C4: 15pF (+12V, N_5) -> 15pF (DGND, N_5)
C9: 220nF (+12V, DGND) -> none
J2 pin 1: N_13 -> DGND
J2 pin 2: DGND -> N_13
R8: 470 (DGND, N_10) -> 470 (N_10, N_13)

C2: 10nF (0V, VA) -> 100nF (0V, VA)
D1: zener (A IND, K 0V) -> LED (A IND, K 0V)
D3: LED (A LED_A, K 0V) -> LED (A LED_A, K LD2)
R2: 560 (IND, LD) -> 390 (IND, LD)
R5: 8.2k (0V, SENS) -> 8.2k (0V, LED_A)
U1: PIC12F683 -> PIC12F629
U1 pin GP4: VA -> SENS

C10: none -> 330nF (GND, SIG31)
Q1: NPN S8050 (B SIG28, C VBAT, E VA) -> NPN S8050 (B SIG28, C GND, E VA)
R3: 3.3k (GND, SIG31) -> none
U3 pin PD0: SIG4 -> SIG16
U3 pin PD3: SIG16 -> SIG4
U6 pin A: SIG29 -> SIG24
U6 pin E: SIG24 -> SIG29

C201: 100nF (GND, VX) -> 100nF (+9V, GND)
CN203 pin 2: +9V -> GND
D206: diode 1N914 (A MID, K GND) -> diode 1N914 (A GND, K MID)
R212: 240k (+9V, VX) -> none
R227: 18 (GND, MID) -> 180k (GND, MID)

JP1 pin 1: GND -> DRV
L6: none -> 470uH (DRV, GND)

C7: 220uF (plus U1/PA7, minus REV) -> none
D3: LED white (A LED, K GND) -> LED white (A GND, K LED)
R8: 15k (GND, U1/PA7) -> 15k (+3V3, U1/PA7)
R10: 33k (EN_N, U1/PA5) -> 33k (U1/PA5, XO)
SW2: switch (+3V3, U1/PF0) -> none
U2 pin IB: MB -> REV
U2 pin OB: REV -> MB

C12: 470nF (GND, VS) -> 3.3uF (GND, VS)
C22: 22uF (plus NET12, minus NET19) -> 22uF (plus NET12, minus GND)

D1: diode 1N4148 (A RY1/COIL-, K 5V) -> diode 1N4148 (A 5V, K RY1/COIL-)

### Goal of the exercise
Top to bottom, set down the whole listing exactly.

### Your response
C4: 15pF (+12V, N_5) -> 15pF (DGND, N_5)
C9: 220nF (+12V, DGND) -> none
J2 pin 1: N_13 -> DGND
J2 pin 2: DGND -> N_13
R8: 470 (DGND, N_10) -> 470 (N_10, N_13)

C2: 10nF (0V, VA) -> 100nF (0V, VA)
D1: zener (A IND, K 0V) -> LED (A IND, K 0V)
D3: LED (A LED_A, K 0V) -> LED (A LED_A, K LD2)
R2: 560 (IND, LD) -> 390 (IND, LD)
R5: 8.2k (0V, SENS) -> 8.2k (0V, LED_A)
U1: PIC12F683 -> PIC12F629
U1 pin GP4: VA -> SENS

C10: none -> 330nF (GND, SIG31)
Q1: NPN S8050 (B SIG28, C VBAT, E VA) -> NPN S8050 (B SIG28, C GND, E VA)
R3: 3.3k (GND, SIG31) -> none
U3 pin PD0: SIG4 -> SIG16
U3 pin PD3: SIG16 -> SIG4
U6 pin A: SIG29 -> SIG24
U6 pin E: SIG24 -> SIG29

C201: 100nF (GND, VX) -> 100nF (+9V, GND)
CN203 pin 2: +9V -> GND
D206: diode 1N914 (A MID, K GND) -> diode 1N914 (A GND, K MID)
R212: 240k (+9V, VX) -> none
R227: 18 (GND, MID) -> 180k (GND, MID)

JP1 pin 1: GND -> DRV
L6: none -> 470uH (DRV, GND)

C7: 220uF (plus U1/PA7, minus REV) -> none
D3: LED white (A LED, K GND) -> LED white (A GND, K LED)
R8: 15k (GND, U1/PA7) -> 15k (+3V3, U1/PA7)
R10: 33k (EN_N, U1/PA5) -> 33k (U1/PA5, XO)
SW2: switch (+3V3, U1/PF0) -> none
U2 pin IB: MB -> REV
U2 pin OB: REV -> MB

C12: 470nF (GND, VS) -> 3.3uF (GND, VS)
C22: 22uF (plus NET12, minus NET19) -> 22uF (plus NET12, minus GND)

D1: diode 1N4148 (A RY1/COIL-, K 5V) -> diode 1N4148 (A 5V, K RY1/COIL-)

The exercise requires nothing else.